◆ WORK TASK ◆
Would you repeat each line below precisely as it stands?
(INFORMATION)
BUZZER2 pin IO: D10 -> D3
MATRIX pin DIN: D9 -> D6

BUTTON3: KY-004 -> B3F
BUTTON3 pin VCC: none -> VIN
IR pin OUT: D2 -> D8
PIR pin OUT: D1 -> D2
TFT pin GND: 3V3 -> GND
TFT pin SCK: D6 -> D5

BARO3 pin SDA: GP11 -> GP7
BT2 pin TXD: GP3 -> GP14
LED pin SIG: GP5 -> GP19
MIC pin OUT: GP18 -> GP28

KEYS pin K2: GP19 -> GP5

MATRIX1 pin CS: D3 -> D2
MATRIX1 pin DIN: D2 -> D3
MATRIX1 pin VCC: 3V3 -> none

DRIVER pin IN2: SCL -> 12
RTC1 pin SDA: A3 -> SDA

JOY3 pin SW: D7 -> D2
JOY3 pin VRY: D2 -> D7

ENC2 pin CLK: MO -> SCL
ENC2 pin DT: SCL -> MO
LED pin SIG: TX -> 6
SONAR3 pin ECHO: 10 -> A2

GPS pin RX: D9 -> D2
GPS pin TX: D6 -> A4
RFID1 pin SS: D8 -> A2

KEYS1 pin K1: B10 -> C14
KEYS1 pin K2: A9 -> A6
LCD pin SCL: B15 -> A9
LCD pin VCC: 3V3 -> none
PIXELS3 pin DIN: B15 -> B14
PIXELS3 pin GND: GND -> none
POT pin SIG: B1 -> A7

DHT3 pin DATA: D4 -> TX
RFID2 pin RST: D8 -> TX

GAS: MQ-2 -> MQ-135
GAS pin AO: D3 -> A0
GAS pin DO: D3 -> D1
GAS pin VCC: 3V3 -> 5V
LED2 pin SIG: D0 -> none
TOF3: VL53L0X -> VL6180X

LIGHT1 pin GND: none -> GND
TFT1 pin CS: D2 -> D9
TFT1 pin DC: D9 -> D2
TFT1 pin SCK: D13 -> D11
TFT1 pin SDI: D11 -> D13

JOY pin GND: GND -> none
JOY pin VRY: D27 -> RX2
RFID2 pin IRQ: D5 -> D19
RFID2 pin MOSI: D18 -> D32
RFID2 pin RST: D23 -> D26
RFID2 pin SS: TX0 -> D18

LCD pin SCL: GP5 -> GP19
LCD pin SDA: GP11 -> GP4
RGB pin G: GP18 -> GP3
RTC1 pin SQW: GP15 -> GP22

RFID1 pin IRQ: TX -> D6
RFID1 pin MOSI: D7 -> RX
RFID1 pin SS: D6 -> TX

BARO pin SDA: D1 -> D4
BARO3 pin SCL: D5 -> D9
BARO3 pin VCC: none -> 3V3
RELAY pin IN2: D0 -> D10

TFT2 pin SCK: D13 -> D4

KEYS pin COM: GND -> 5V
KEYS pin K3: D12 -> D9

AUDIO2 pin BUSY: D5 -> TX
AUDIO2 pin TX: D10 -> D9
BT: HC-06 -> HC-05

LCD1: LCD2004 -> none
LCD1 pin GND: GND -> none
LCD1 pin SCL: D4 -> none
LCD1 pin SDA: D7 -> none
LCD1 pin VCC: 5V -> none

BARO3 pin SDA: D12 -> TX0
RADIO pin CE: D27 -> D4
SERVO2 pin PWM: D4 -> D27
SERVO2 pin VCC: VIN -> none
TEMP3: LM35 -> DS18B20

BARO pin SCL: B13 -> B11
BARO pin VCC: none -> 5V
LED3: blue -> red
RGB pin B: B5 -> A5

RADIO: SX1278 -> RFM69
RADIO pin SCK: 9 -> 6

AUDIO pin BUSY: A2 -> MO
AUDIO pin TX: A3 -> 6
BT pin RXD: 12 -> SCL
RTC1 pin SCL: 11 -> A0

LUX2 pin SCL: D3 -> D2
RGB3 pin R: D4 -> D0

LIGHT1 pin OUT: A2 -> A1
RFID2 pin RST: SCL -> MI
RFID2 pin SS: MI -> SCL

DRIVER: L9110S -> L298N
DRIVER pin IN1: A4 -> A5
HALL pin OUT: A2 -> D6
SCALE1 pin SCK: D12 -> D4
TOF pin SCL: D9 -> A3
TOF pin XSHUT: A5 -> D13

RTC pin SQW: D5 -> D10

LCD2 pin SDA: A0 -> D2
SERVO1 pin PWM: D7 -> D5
(End INFORMATION)
◆ ANSWER TO THE PROBLEM ◆
BUZZER2 pin IO: D10 -> D3
MATRIX pin DIN: D9 -> D6

BUTTON3: KY-004 -> B3F
BUTTON3 pin VCC: none -> VIN
IR pin OUT: D2 -> D8
PIR pin OUT: D1 -> D2
TFT pin GND: 3V3 -> GND
TFT pin SCK: D6 -> D5

BARO3 pin SDA: GP11 -> GP7
BT2 pin TXD: GP3 -> GP14
LED pin SIG: GP5 -> GP19
MIC pin OUT: GP18 -> GP28

KEYS pin K2: GP19 -> GP5

MATRIX1 pin CS: D3 -> D2
MATRIX1 pin DIN: D2 -> D3
MATRIX1 pin VCC: 3V3 -> none

DRIVER pin IN2: SCL -> 12
RTC1 pin SDA: A3 -> SDA

JOY3 pin SW: D7 -> D2
JOY3 pin VRY: D2 -> D7

ENC2 pin CLK: MO -> SCL
ENC2 pin DT: SCL -> MO
LED pin SIG: TX -> 6
SONAR3 pin ECHO: 10 -> A2

GPS pin RX: D9 -> D2
GPS pin TX: D6 -> A4
RFID1 pin SS: D8 -> A2

KEYS1 pin K1: B10 -> C14
KEYS1 pin K2: A9 -> A6
LCD pin SCL: B15 -> A9
LCD pin VCC: 3V3 -> none
PIXELS3 pin DIN: B15 -> B14
PIXELS3 pin GND: GND -> none
POT pin SIG: B1 -> A7

DHT3 pin DATA: D4 -> TX
RFID2 pin RST: D8 -> TX

GAS: MQ-2 -> MQ-135
GAS pin AO: D3 -> A0
GAS pin DO: D3 -> D1
GAS pin VCC: 3V3 -> 5V
LED2 pin SIG: D0 -> none
TOF3: VL53L0X -> VL6180X

LIGHT1 pin GND: none -> GND
TFT1 pin CS: D2 -> D9
TFT1 pin DC: D9 -> D2
TFT1 pin SCK: D13 -> D11
TFT1 pin SDI: D11 -> D13

JOY pin GND: GND -> none
JOY pin VRY: D27 -> RX2
RFID2 pin IRQ: D5 -> D19
RFID2 pin MOSI: D18 -> D32
RFID2 pin RST: D23 -> D26
RFID2 pin SS: TX0 -> D18

LCD pin SCL: GP5 -> GP19
LCD pin SDA: GP11 -> GP4
RGB pin G: GP18 -> GP3
RTC1 pin SQW: GP15 -> GP22

RFID1 pin IRQ: TX -> D6
RFID1 pin MOSI: D7 -> RX
RFID1 pin SS: D6 -> TX

BARO pin SDA: D1 -> D4
BARO3 pin SCL: D5 -> D9
BARO3 pin VCC: none -> 3V3
RELAY pin IN2: D0 -> D10

TFT2 pin SCK: D13 -> D4

KEYS pin COM: GND -> 5V
KEYS pin K3: D12 -> D9

AUDIO2 pin BUSY: D5 -> TX
AUDIO2 pin TX: D10 -> D9
BT: HC-06 -> HC-05

LCD1: LCD2004 -> none
LCD1 pin GND: GND -> none
LCD1 pin SCL: D4 -> none
LCD1 pin SDA: D7 -> none
LCD1 pin VCC: 5V -> none

BARO3 pin SDA: D12 -> TX0
RADIO pin CE: D27 -> D4
SERVO2 pin PWM: D4 -> D27
SERVO2 pin VCC: VIN -> none
TEMP3: LM35 -> DS18B20

BARO pin SCL: B13 -> B11
BARO pin VCC: none -> 5V
LED3: blue -> red
RGB pin B: B5 -> A5

RADIO: SX1278 -> RFM69
RADIO pin SCK: 9 -> 6

AUDIO pin BUSY: A2 -> MO
AUDIO pin TX: A3 -> 6
BT pin RXD: 12 -> SCL
RTC1 pin SCL: 11 -> A0

LUX2 pin SCL: D3 -> D2
RGB3 pin R: D4 -> D0

LIGHT1 pin OUT: A2 -> A1
RFID2 pin RST: SCL -> MI
RFID2 pin SS: MI -> SCL

DRIVER: L9110S -> L298N
DRIVER pin IN1: A4 -> A5
HALL pin OUT: A2 -> D6
SCALE1 pin SCK: D12 -> D4
TOF pin SCL: D9 -> A3
TOF pin XSHUT: A5 -> D13

RTC pin SQW: D5 -> D10

LCD2 pin SDA: A0 -> D2
SERVO1 pin PWM: D7 -> D5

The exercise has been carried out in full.